## Your objective
From the entries below, return only the lines starting at the one that contains "(182, 229) = (508, 105): blue donut -> none" and ending at the one that contains "(760, 330) = (600, 483): black", exactly as they stand.

## Dataset
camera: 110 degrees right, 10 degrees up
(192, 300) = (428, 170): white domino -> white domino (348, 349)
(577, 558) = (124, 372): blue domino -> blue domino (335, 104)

...

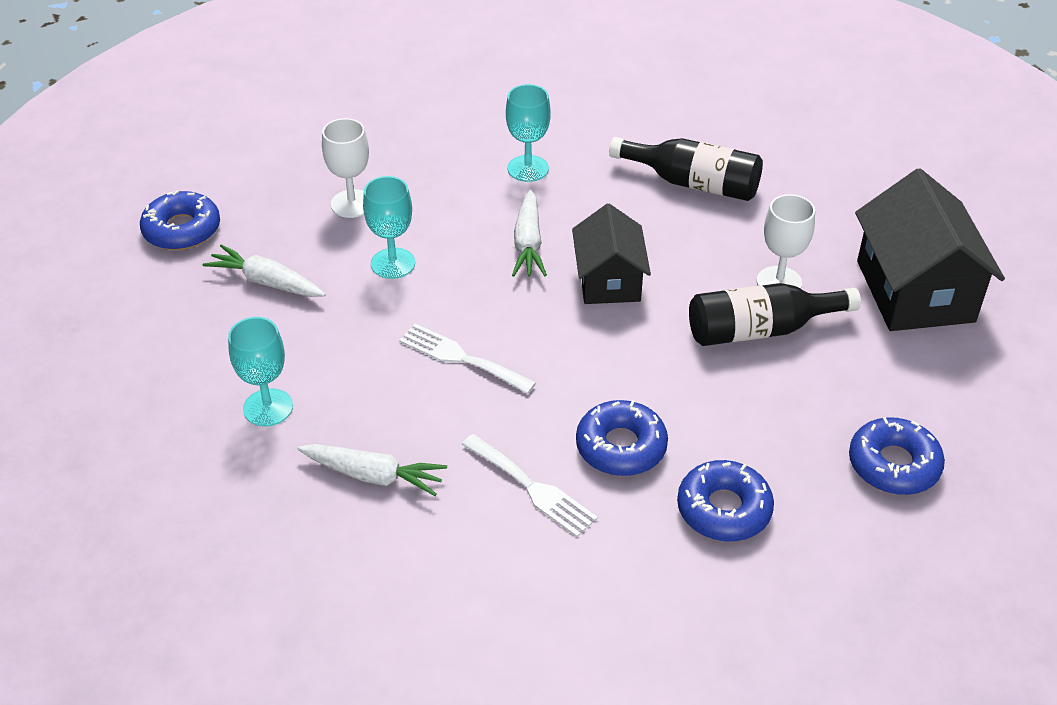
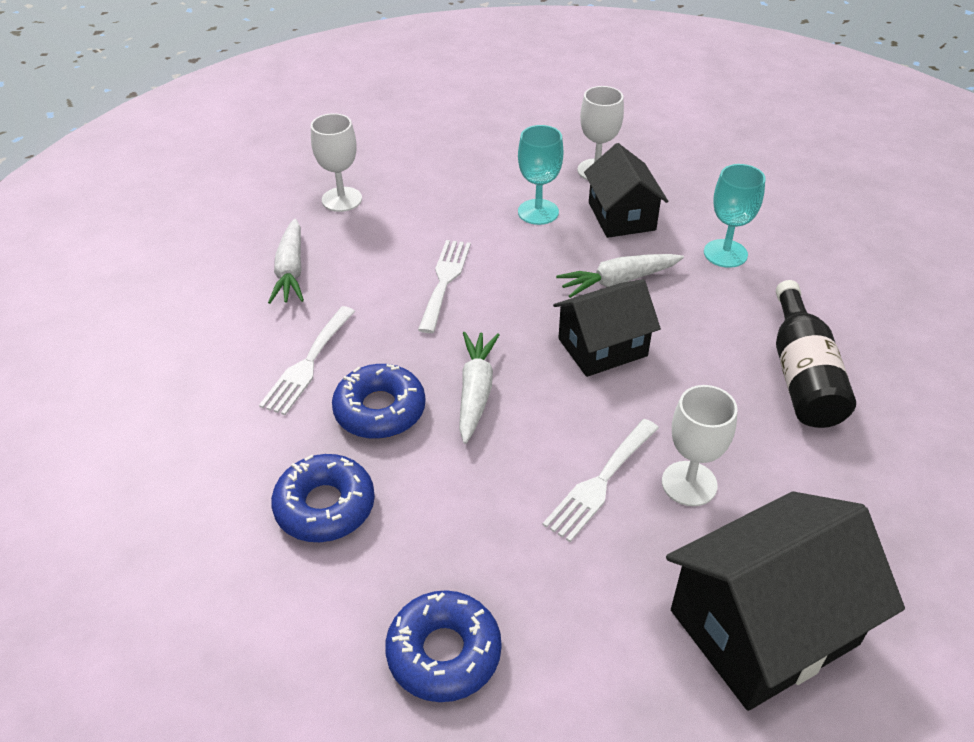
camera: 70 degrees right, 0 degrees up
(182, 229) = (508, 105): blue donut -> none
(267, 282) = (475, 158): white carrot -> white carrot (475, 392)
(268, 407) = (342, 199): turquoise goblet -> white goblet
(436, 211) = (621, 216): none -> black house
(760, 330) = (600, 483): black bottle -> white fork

## Solution to this task
(182, 229) = (508, 105): blue donut -> none
(267, 282) = (475, 158): white carrot -> white carrot (475, 392)
(268, 407) = (342, 199): turquoise goblet -> white goblet
(436, 211) = (621, 216): none -> black house
(760, 330) = (600, 483): black bottle -> white fork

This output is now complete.